*Objectif*.
Filtrez le matériel ci-dessous en ne conservant que les lignes qui contiennent la chaîne « kern ».

----

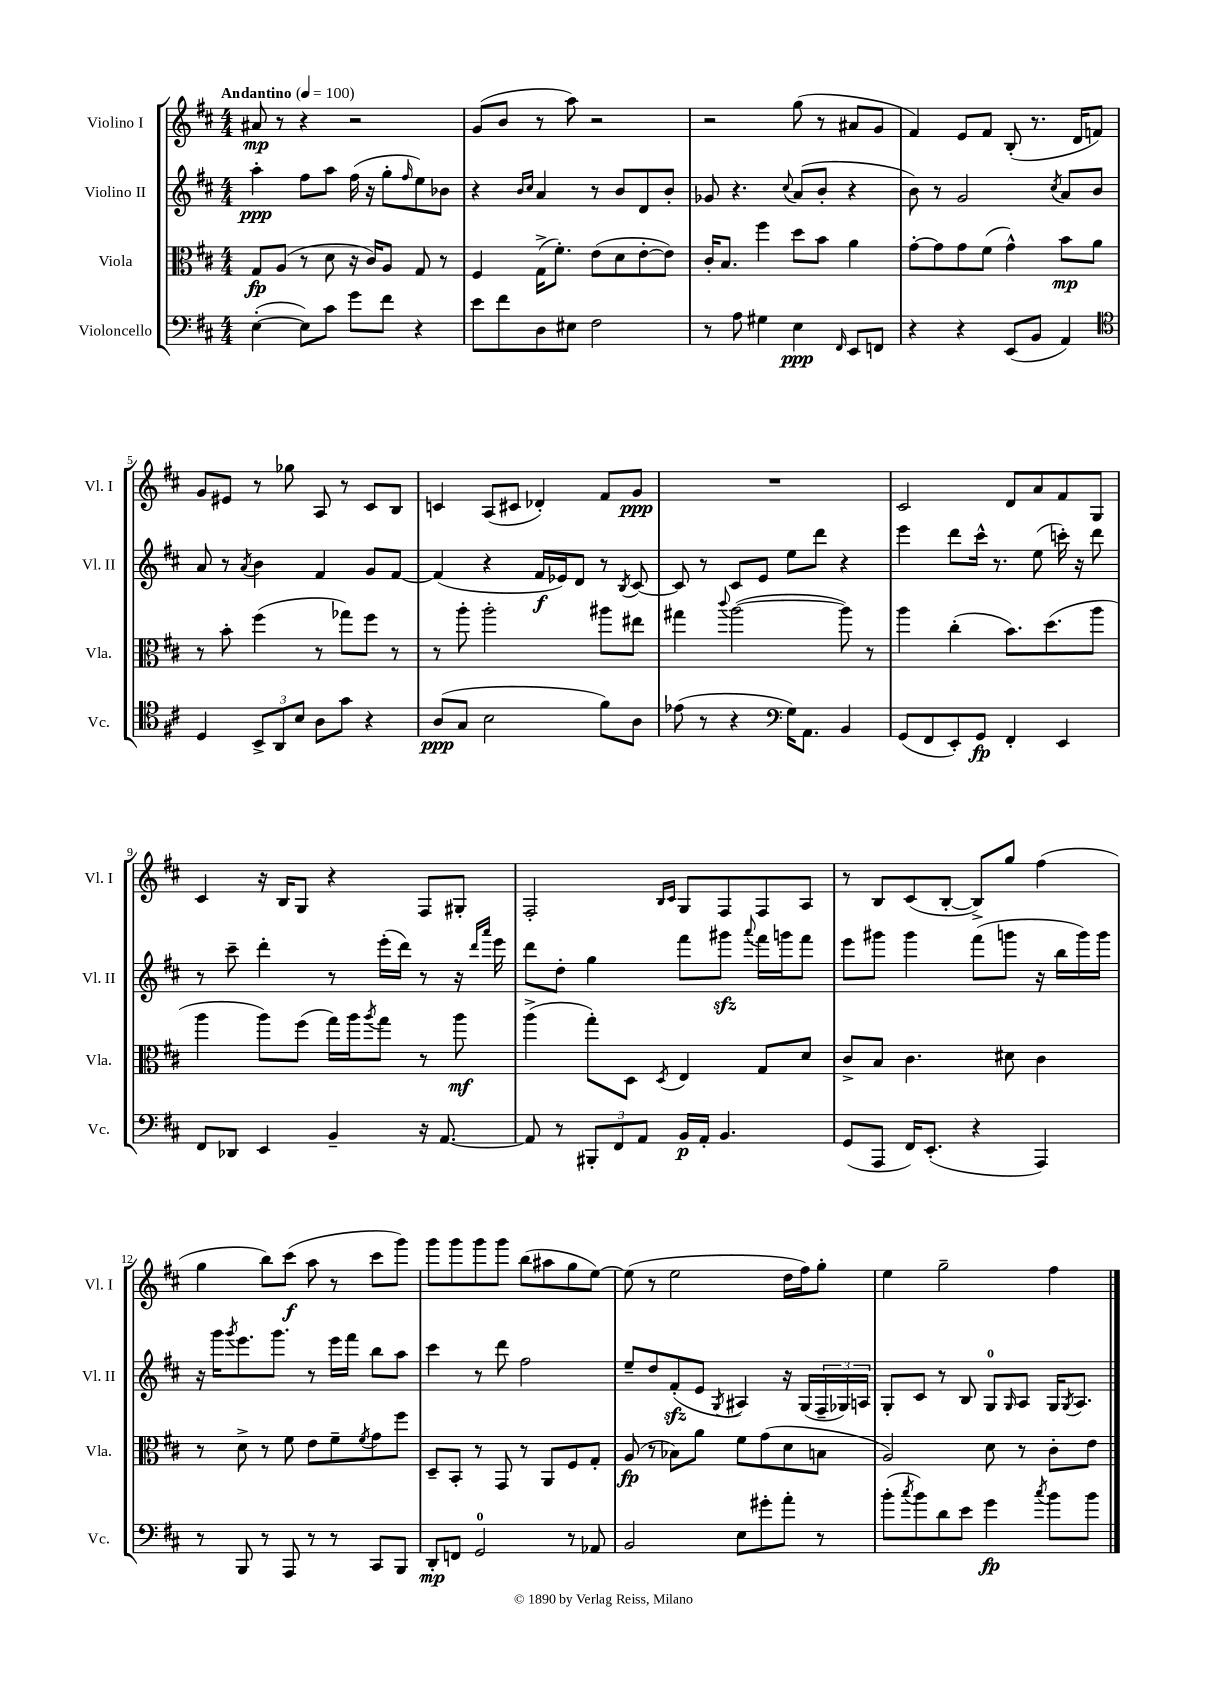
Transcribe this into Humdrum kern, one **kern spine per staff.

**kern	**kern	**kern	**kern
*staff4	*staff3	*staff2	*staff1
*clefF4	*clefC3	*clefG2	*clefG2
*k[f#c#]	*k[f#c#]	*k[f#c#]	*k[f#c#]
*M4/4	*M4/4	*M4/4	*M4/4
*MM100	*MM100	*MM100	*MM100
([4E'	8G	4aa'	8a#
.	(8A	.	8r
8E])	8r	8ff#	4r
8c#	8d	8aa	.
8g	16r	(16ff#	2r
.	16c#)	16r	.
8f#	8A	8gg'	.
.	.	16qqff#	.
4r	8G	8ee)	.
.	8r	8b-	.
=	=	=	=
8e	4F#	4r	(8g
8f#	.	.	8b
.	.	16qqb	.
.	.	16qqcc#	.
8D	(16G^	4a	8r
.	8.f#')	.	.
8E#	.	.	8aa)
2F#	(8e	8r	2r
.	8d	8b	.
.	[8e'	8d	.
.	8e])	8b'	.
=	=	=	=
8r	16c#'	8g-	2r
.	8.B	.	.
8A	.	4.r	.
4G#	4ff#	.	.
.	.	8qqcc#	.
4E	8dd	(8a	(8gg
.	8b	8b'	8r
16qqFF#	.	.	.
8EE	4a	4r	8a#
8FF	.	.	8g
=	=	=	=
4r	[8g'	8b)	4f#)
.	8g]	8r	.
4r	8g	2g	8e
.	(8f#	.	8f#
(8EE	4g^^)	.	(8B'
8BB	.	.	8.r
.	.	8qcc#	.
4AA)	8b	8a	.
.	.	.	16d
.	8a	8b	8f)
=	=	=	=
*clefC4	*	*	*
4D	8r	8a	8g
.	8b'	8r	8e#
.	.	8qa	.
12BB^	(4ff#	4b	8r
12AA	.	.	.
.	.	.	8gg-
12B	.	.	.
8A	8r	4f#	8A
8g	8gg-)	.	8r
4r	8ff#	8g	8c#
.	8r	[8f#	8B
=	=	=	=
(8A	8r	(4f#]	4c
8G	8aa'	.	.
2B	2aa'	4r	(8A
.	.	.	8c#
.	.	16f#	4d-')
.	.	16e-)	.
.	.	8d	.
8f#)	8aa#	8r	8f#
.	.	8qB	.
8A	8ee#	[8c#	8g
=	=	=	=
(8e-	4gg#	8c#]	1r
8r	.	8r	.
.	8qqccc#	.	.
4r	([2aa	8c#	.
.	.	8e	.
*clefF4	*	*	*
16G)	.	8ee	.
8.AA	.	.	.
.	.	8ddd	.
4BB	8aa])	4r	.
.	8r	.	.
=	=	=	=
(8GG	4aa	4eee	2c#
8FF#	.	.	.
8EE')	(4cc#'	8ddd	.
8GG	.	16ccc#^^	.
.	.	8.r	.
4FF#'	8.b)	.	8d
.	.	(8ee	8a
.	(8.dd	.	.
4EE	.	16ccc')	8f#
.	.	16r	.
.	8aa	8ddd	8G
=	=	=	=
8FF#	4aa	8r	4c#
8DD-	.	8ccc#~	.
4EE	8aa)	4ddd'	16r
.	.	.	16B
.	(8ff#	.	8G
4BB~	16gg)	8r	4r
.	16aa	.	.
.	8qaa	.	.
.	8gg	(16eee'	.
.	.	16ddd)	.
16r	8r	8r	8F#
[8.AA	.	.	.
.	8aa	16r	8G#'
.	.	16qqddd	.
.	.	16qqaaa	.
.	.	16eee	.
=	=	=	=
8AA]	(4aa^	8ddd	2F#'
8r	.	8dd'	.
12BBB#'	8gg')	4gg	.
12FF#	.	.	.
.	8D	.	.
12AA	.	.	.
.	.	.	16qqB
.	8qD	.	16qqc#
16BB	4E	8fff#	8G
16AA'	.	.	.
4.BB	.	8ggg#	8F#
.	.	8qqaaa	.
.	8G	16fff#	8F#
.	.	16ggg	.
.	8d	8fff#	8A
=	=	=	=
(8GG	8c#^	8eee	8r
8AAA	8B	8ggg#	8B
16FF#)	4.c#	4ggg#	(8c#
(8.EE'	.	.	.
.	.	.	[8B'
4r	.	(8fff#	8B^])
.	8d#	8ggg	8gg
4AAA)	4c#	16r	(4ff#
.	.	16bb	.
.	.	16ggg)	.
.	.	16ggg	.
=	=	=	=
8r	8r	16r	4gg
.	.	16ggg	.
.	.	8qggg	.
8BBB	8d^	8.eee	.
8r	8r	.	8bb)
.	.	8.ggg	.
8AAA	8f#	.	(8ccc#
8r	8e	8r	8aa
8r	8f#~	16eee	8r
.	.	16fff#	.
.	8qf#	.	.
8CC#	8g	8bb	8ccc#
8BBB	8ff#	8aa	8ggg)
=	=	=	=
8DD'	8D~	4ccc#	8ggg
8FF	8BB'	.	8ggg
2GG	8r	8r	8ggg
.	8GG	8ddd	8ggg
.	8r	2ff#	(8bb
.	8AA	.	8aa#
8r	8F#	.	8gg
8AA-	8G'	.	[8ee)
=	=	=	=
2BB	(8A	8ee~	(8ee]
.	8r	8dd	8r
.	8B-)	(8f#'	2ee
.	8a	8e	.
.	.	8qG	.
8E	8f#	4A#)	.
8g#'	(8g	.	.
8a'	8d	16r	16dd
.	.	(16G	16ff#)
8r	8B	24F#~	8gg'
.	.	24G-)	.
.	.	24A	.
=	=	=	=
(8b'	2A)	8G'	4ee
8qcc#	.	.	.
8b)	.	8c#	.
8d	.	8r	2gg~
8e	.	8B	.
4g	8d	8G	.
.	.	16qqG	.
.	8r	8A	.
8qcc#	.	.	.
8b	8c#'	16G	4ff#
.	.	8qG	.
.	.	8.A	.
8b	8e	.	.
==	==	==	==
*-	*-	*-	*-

----

*Réponse attendue*.
Transcribe this into Humdrum kern, one **kern spine per staff.
**kern	**kern	**kern	**kern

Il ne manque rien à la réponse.